> EXERCISE
Search the data below for the string "minus". Extract every line that contains it.

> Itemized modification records
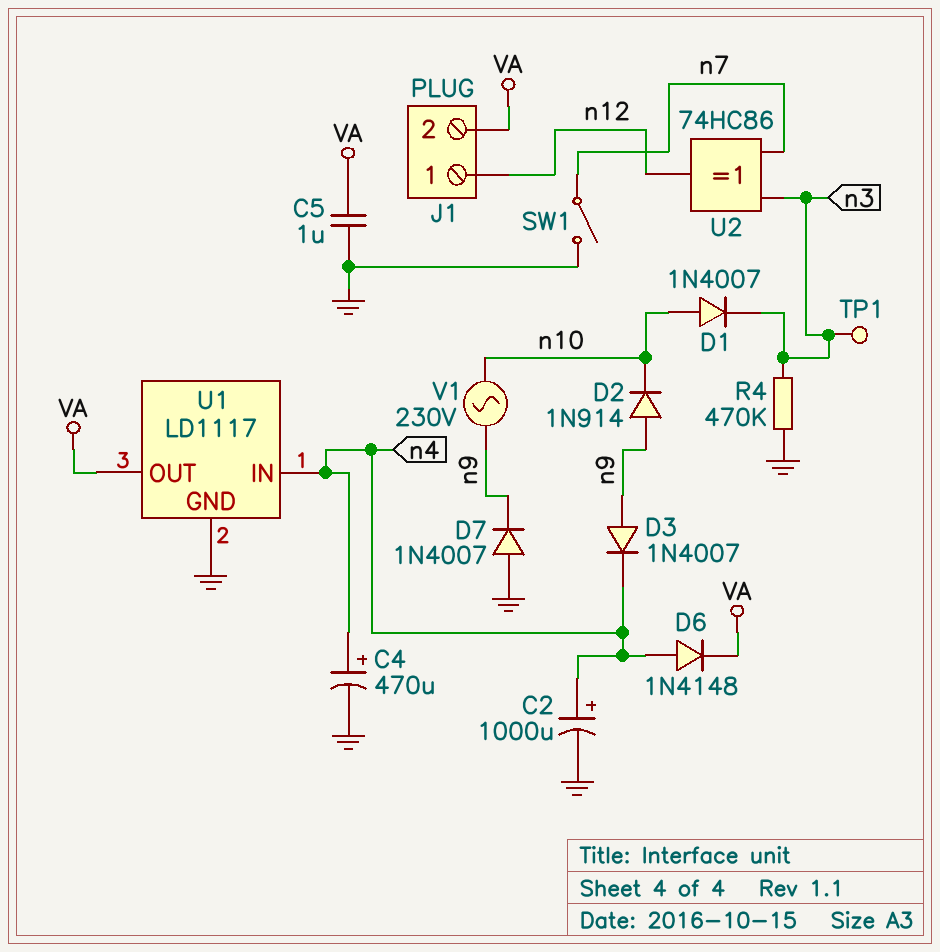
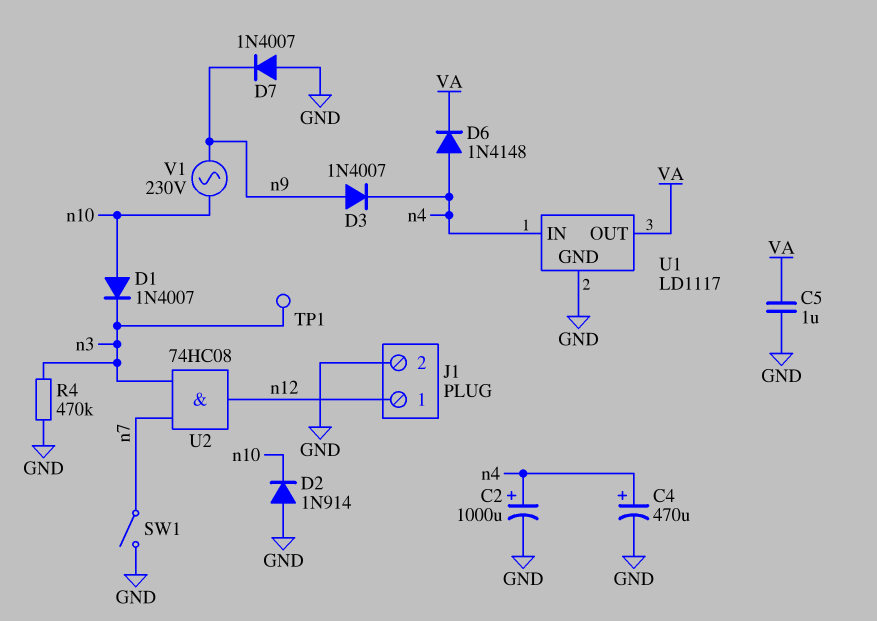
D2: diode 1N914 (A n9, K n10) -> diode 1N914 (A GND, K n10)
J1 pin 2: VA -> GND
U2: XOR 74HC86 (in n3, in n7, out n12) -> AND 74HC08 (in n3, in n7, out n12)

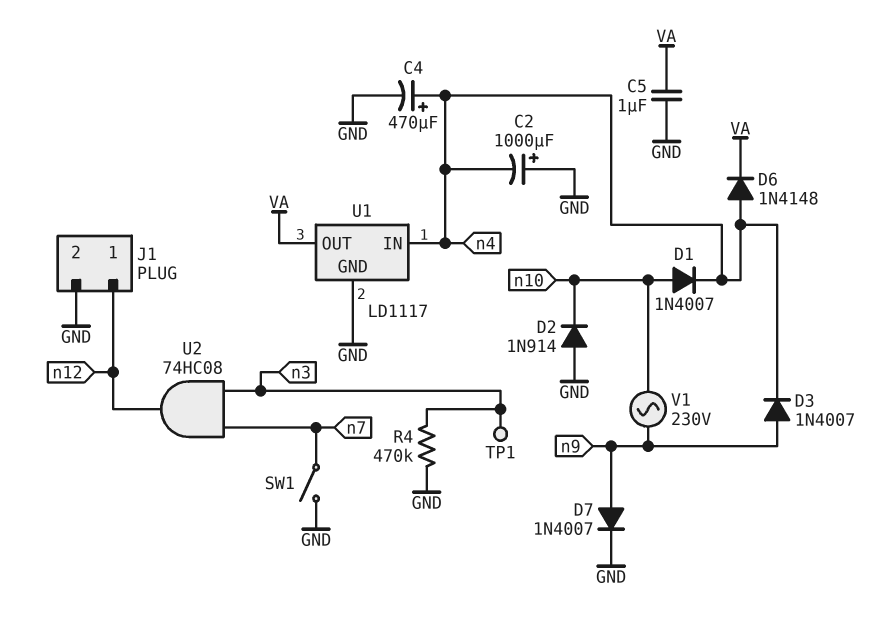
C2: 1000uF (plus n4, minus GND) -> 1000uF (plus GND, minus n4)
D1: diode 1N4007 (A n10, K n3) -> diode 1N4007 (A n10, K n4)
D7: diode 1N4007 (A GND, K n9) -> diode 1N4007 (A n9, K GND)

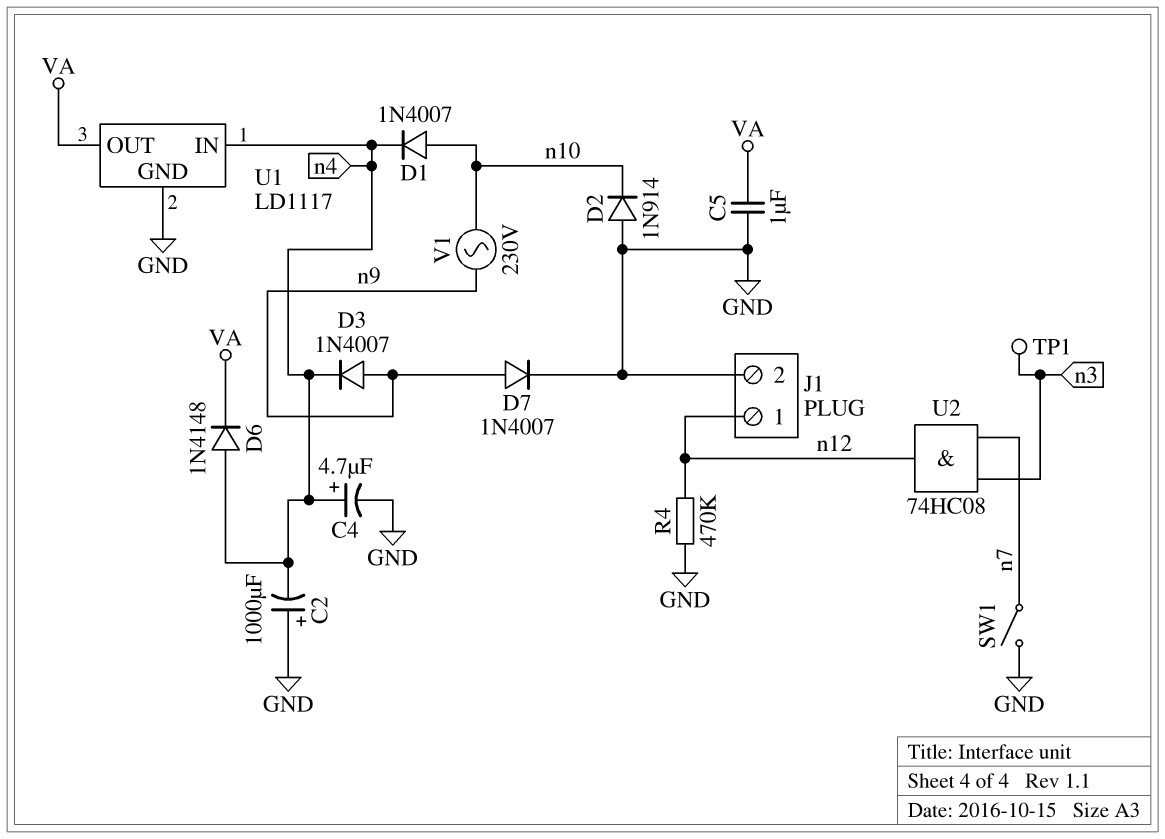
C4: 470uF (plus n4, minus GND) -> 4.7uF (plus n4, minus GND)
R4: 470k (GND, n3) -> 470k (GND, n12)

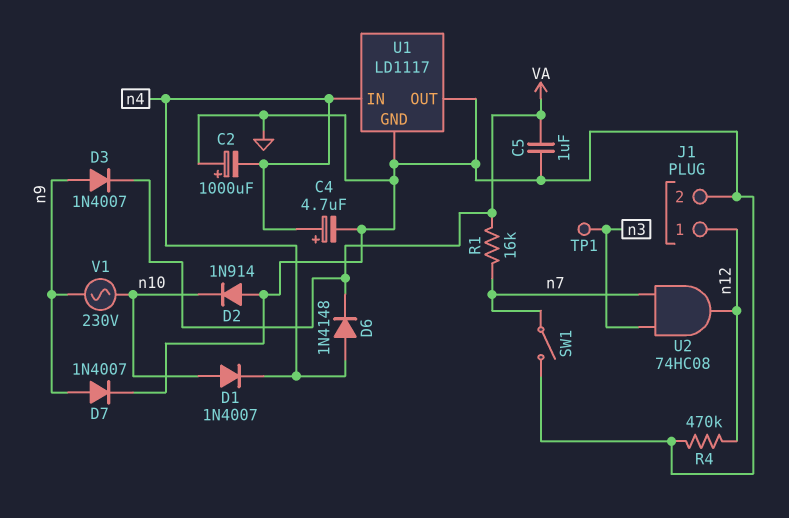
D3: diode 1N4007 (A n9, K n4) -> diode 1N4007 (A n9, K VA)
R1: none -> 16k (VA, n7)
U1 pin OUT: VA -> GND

> RESPONSE
C2: 1000uF (plus n4, minus GND) -> 1000uF (plus GND, minus n4)
C4: 470uF (plus n4, minus GND) -> 4.7uF (plus n4, minus GND)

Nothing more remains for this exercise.